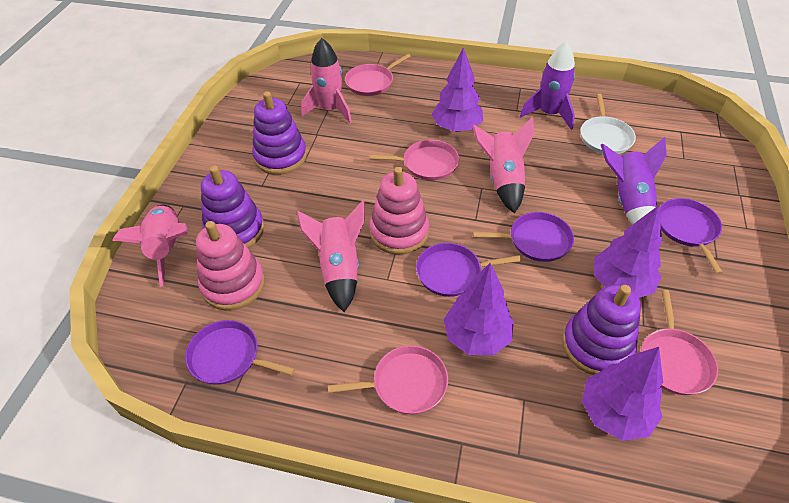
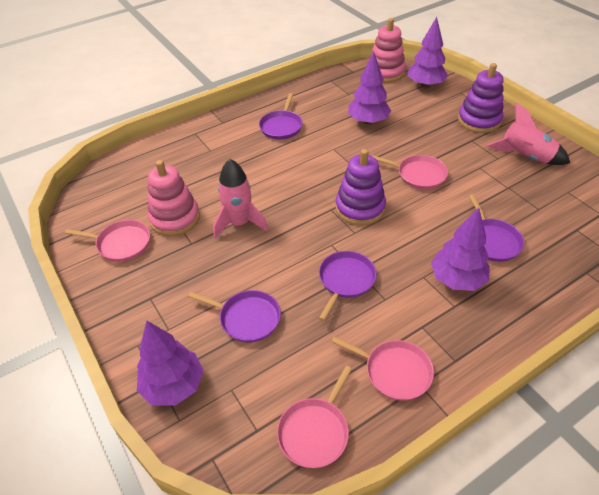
pink rocket: 4 -> 2
purple rocket: 2 -> 0
purple stacking toy: 3 -> 2
white pan: 1 -> 0

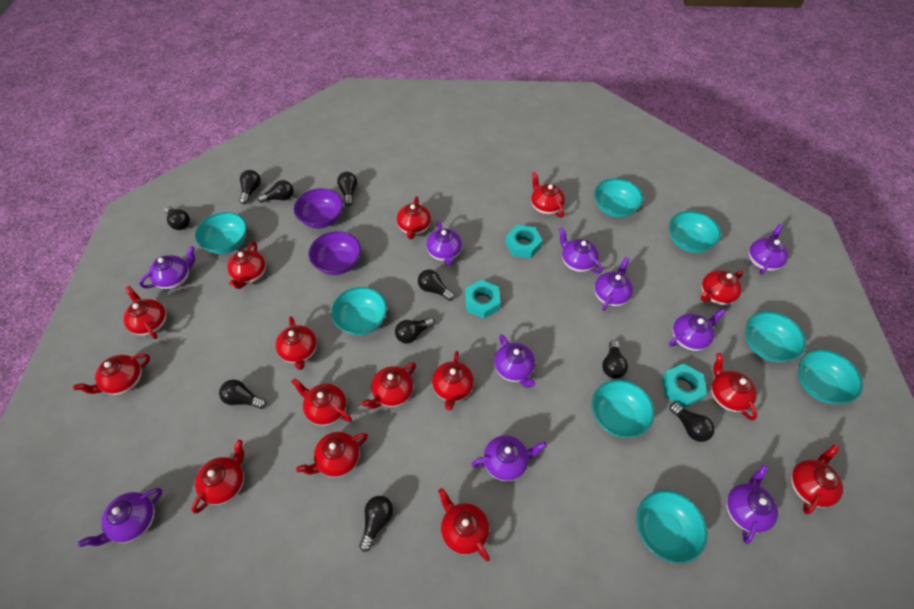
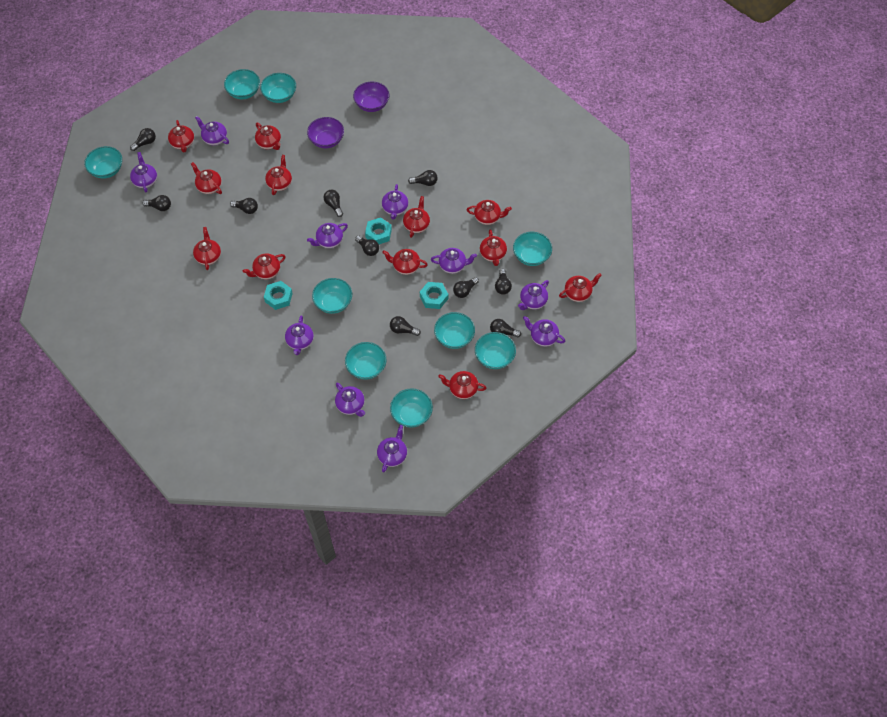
red teapot: 15 -> 12
turquoise bowl: 8 -> 9

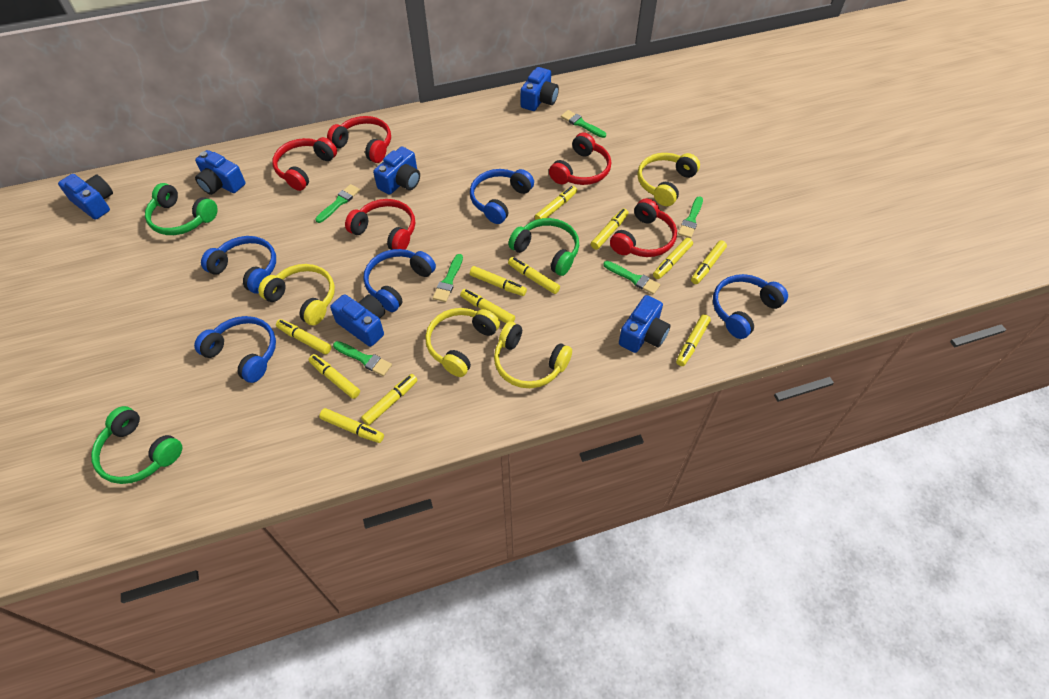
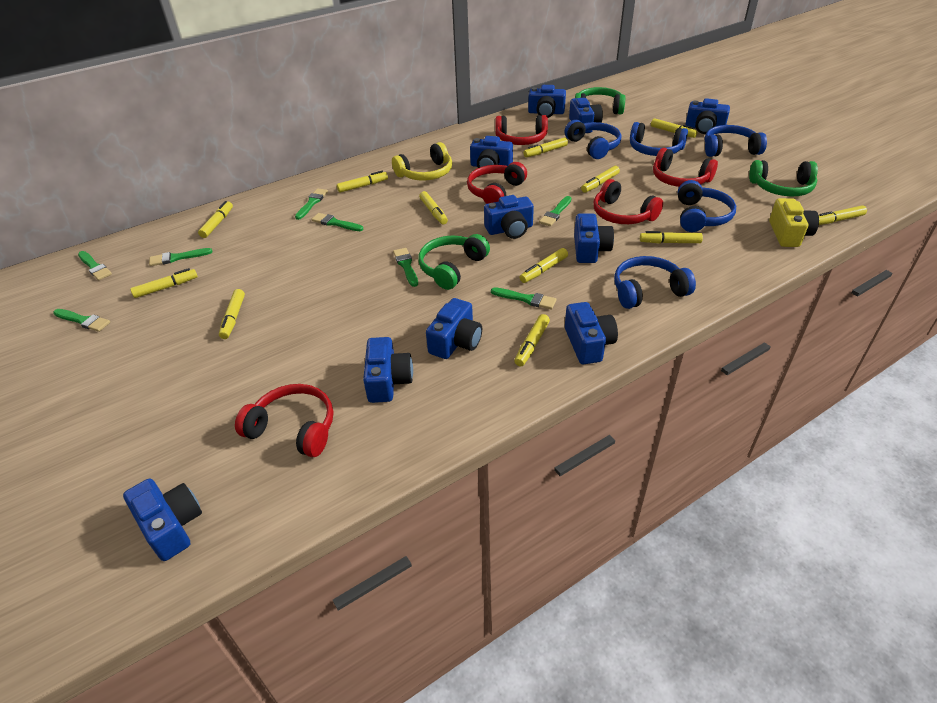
blue camera: 6 -> 10
green brush: 6 -> 8
yellow camera: 0 -> 1
yellow headphones: 4 -> 1

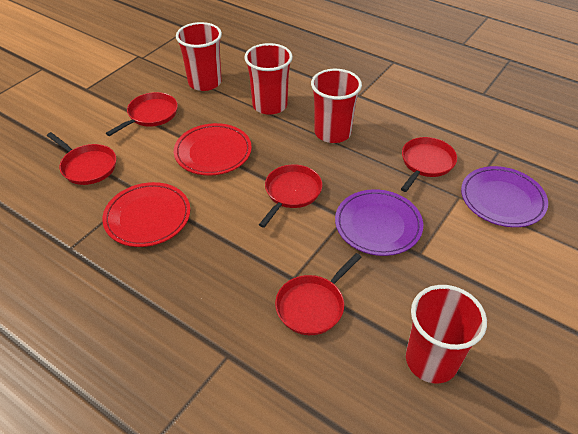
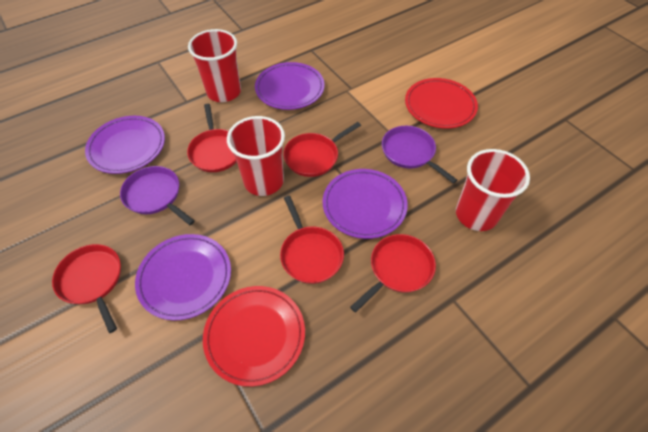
purple pan: 0 -> 2
purple plate: 2 -> 4
red cup: 4 -> 3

--------------------

*THE PROBLEM*:
Write out each line above containing "yellow".

*TASK OUTPUT*:
yellow camera: 0 -> 1
yellow headphones: 4 -> 1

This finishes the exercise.